About this exercise » Pick every line from the data below that contains the string "strawberry" and copy it.

··· Supplied entries ···

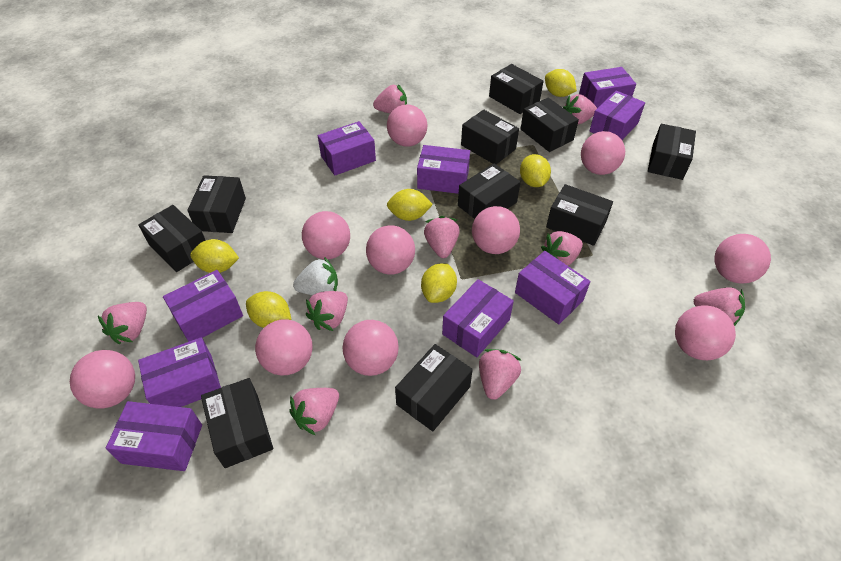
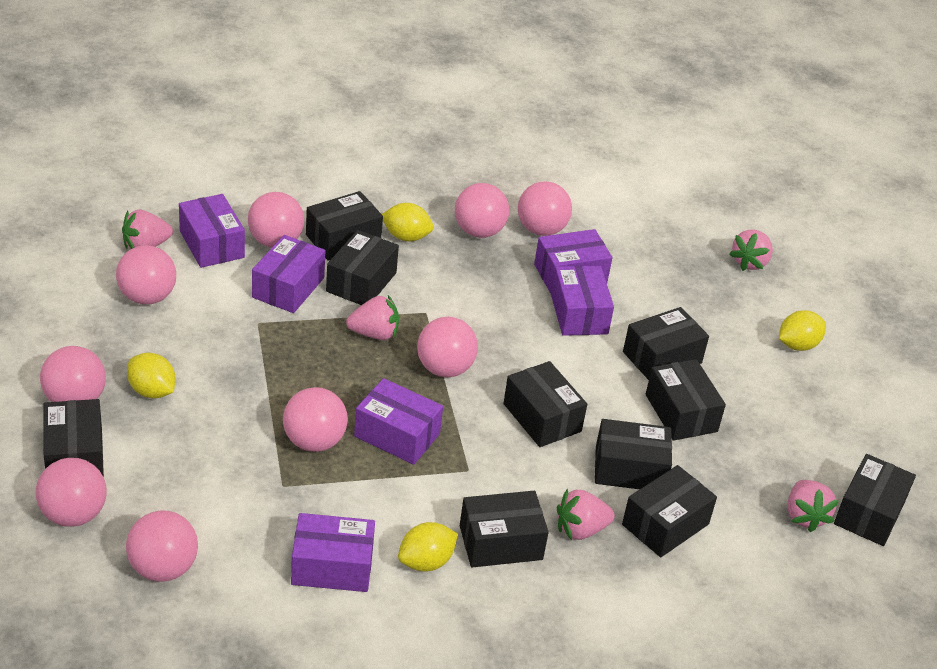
pink ball: 10 -> 9
pink strawberry: 9 -> 5
purple box: 9 -> 6
white strawberry: 1 -> 0
yellow lemon: 6 -> 4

···

Solved problem »
pink strawberry: 9 -> 5
white strawberry: 1 -> 0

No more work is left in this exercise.